## Directions for this task
Return exactly those lines of the material that fall between the line with "(142, 242) = (883, 175): turquoise" and the final line, both included.

## Provided records

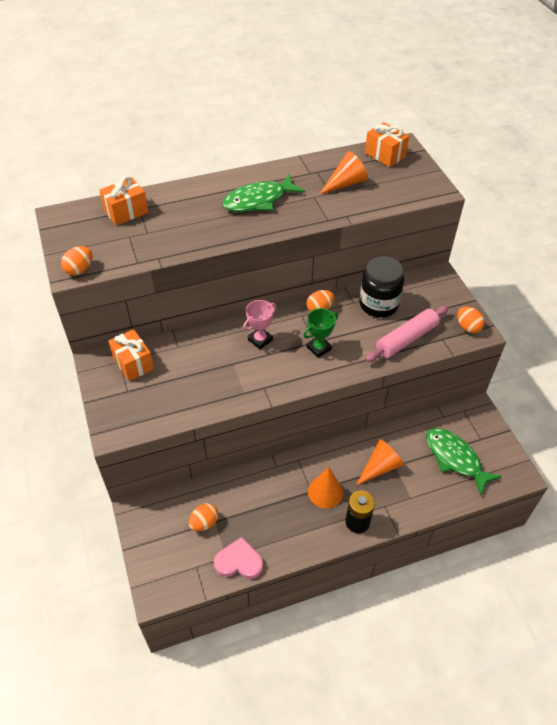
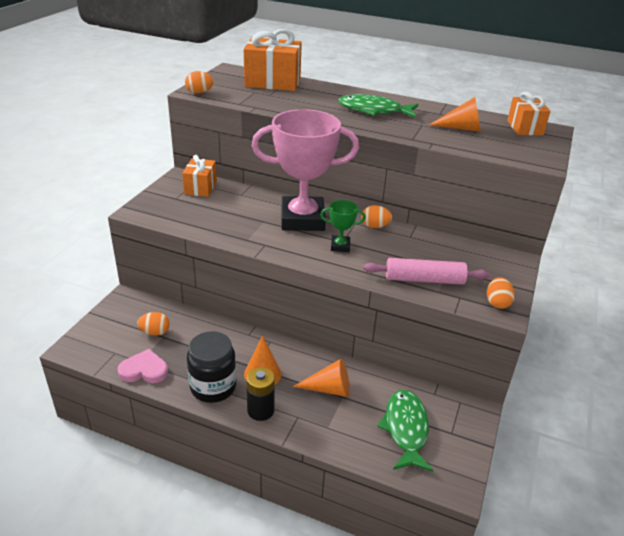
camera: 40 degrees right, 15 degrees down
(126, 211) = (273, 82): orange gift -> orange gift, size x1.64
(239, 561) = (144, 370): pink heart -> pink heart turned 45 degrees counterclockwise
(260, 340) = (302, 219): pink trophy -> pink trophy, size x2.40
(378, 304) = (430, 248): black jar -> black jar (213, 387)

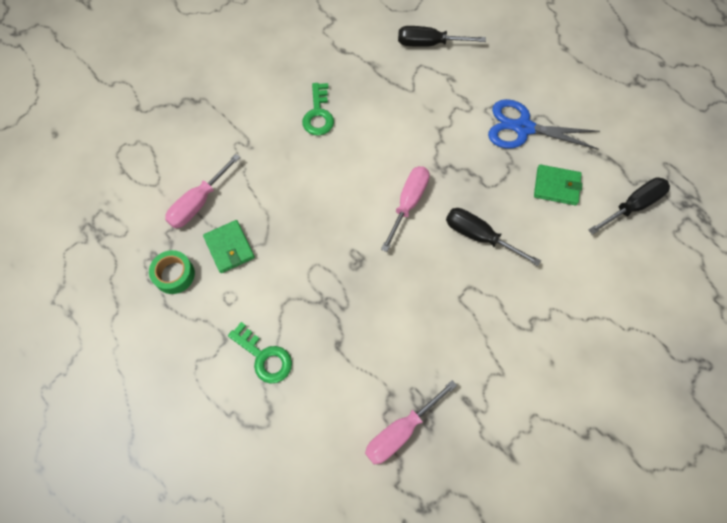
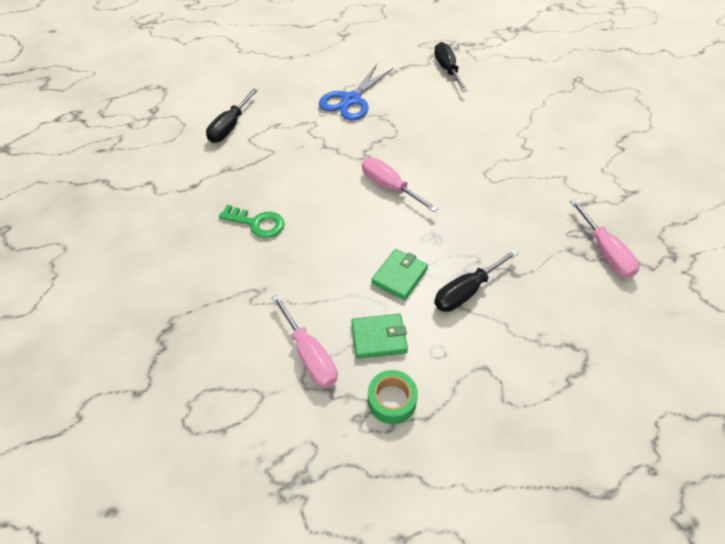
camera: 70 degrees left, 15 degrees down
(264, 357) = (513, 336): green key -> none
(479, 236) = (440, 153): black screwdriver -> black screwdriver (466, 291)
(556, 186) = (413, 99): green wallet -> green wallet (399, 276)

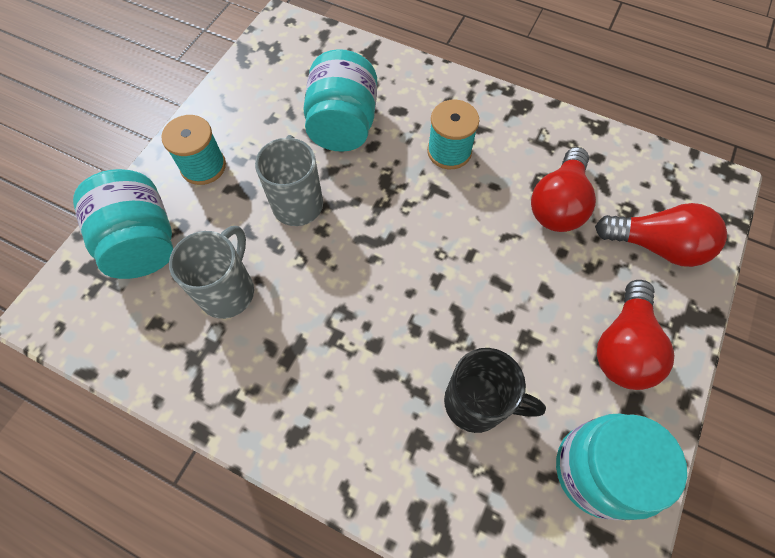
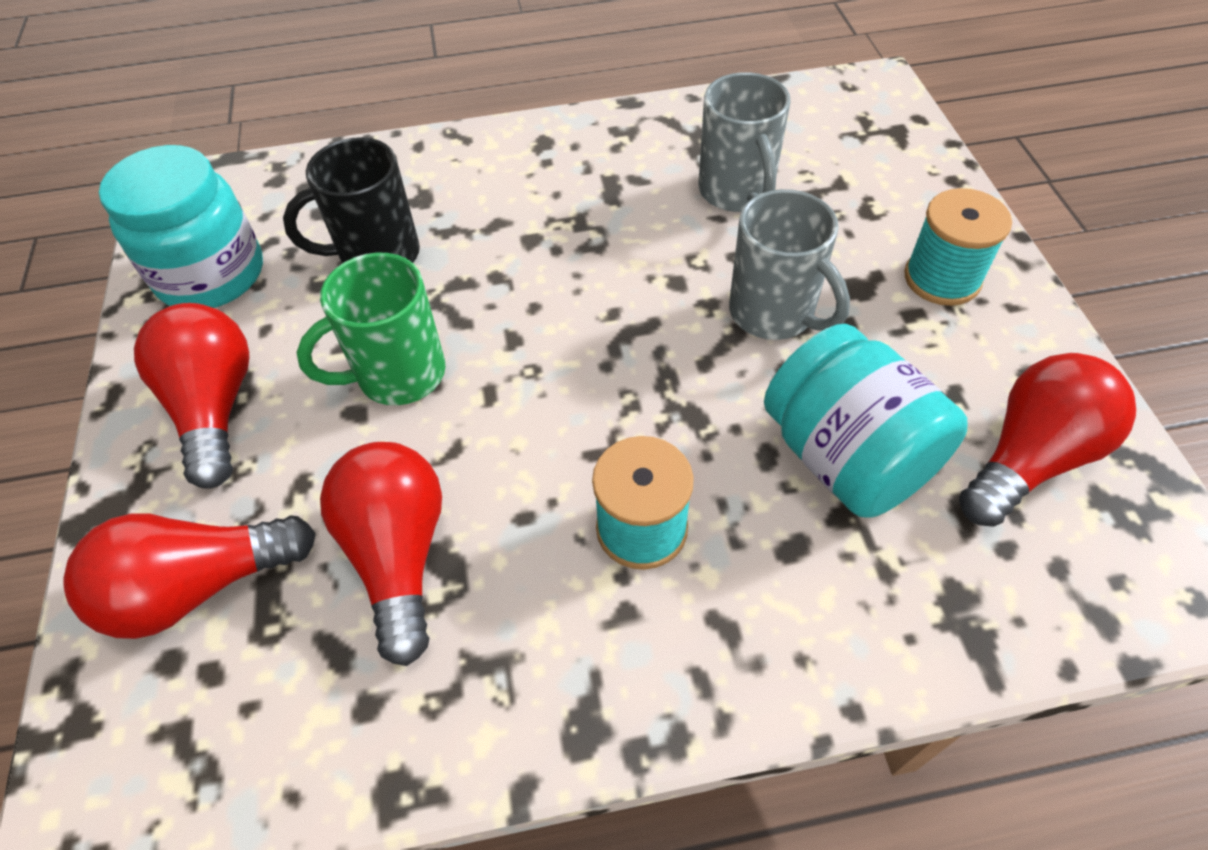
camera: 145 degrees right, 10 degrees down
(142, 242) = (883, 175): turquoise jar -> none
(277, 83) = (1030, 457): none -> red light bulb
(511, 298) = (398, 375): none -> green mug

## Written response
(142, 242) = (883, 175): turquoise jar -> none
(277, 83) = (1030, 457): none -> red light bulb
(511, 298) = (398, 375): none -> green mug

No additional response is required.